» **Exercise requirements**
Reproduce the full listing as it stands. Images do not belong in the copy.
[Information shown Boundary: Start]
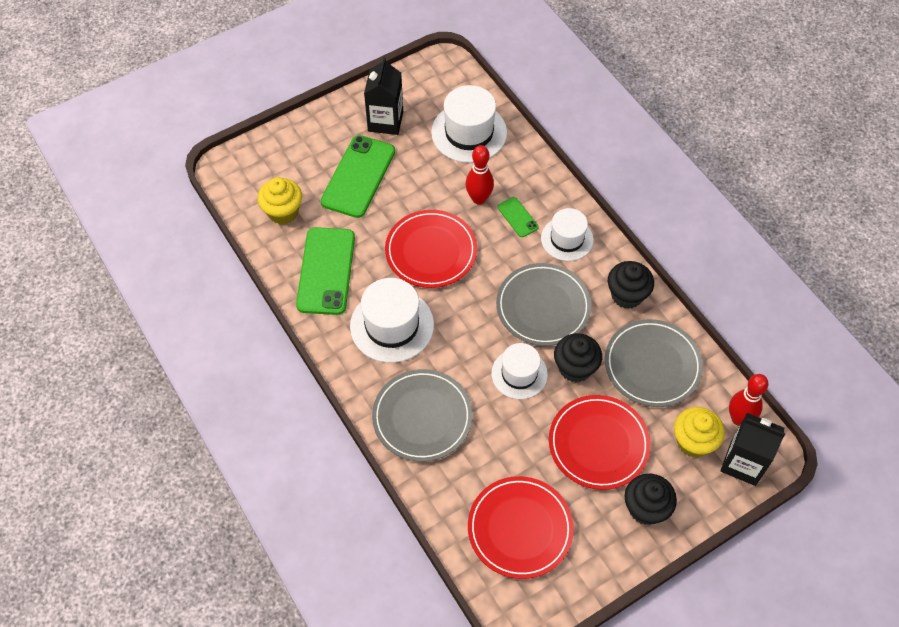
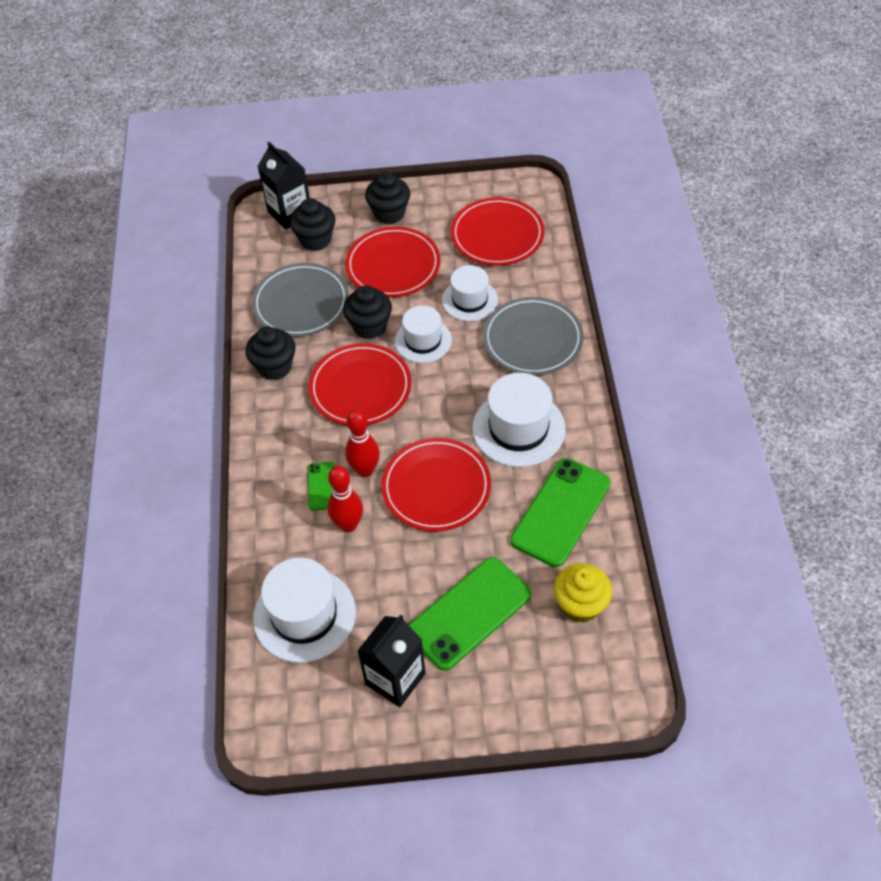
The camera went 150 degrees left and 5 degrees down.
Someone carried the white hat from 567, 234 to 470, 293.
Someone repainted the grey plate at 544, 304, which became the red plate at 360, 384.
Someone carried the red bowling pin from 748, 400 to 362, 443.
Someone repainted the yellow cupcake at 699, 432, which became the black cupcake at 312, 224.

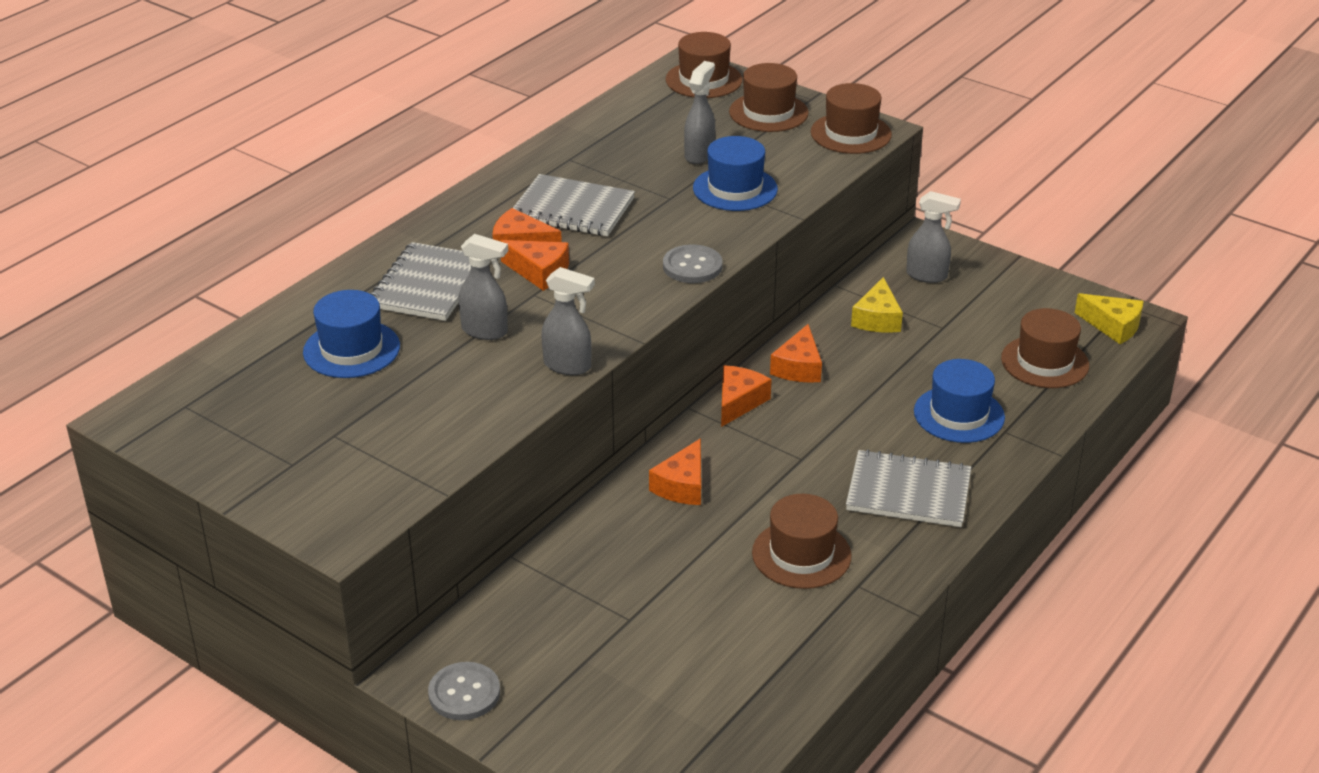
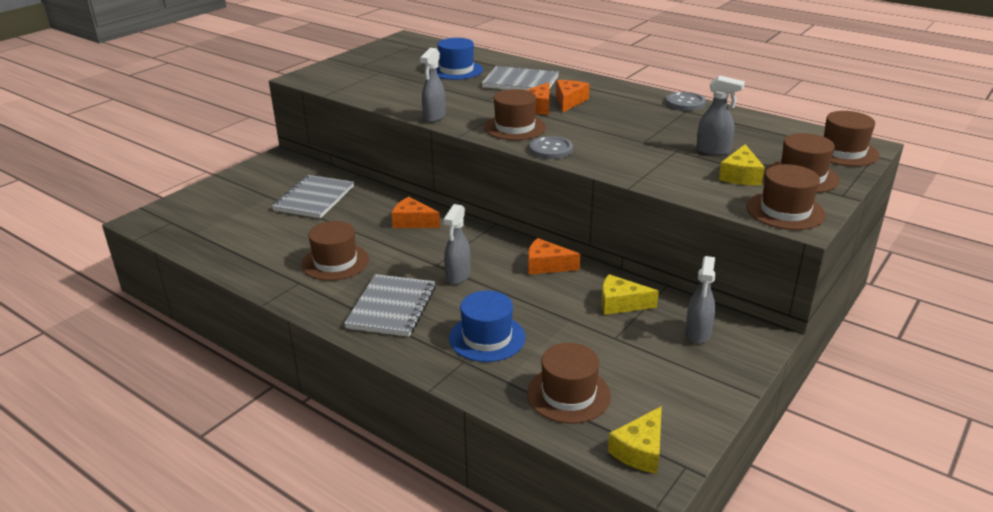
The camera went 90 degrees right and 5 degrees down.
Someone took away the blue hat at 735, 173.
Someone carried the grey notebook from 574, 205 to 313, 196.
Someone carried the grey spray bottle from 483, 287 to 457, 244.
Someone took away the orange cheese at 746, 396.
Someone carried the grey button from 464, 691 to 686, 101.
Someone put down the brown hat at 515, 114.
Someone put down the yellow cheese at 742, 164.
[Information shown Boundary: End]
» **Answer**
The camera went 150 degrees left and 5 degrees down.
Someone carried the white hat from 567, 234 to 470, 293.
Someone repainted the grey plate at 544, 304, which became the red plate at 360, 384.
Someone carried the red bowling pin from 748, 400 to 362, 443.
Someone repainted the yellow cupcake at 699, 432, which became the black cupcake at 312, 224.

The camera went 90 degrees right and 5 degrees down.
Someone took away the blue hat at 735, 173.
Someone carried the grey notebook from 574, 205 to 313, 196.
Someone carried the grey spray bottle from 483, 287 to 457, 244.
Someone took away the orange cheese at 746, 396.
Someone carried the grey button from 464, 691 to 686, 101.
Someone put down the brown hat at 515, 114.
Someone put down the yellow cheese at 742, 164.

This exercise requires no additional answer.